▶ [SOURCE DATA]
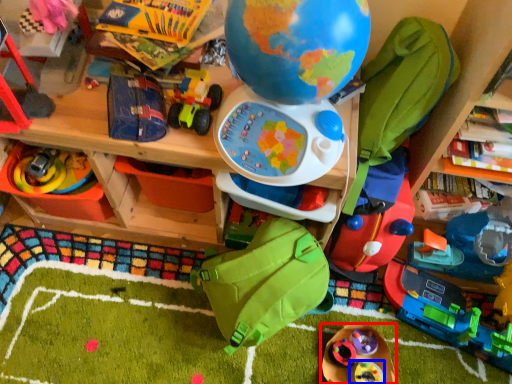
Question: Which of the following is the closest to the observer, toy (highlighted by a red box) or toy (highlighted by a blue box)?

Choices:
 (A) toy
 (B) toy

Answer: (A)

---

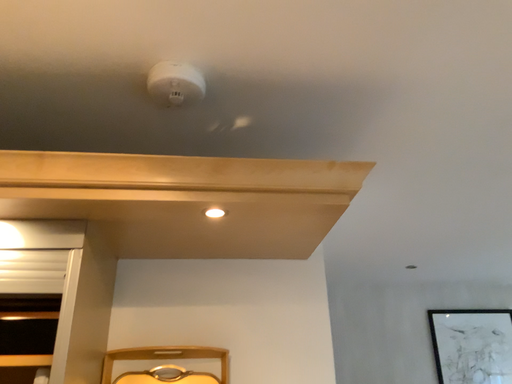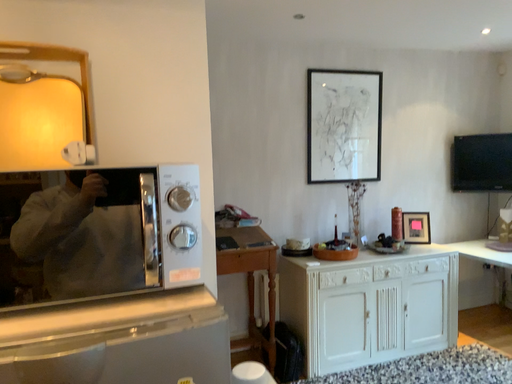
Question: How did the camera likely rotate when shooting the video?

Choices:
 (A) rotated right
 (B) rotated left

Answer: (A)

...

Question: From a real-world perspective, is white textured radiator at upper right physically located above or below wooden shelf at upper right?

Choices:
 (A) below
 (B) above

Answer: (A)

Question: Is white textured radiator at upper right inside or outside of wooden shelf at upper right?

▶ [PROBLEM TO SOLVE]
Please pick out and copy every line of the records that contains the word "upper", with case counting.

▶ [ANSWER TO THIS EXERCISE]
Question: From a real-world perspective, is white textured radiator at upper right physically located above or below wooden shelf at upper right?
Question: Is white textured radiator at upper right inside or outside of wooden shelf at upper right?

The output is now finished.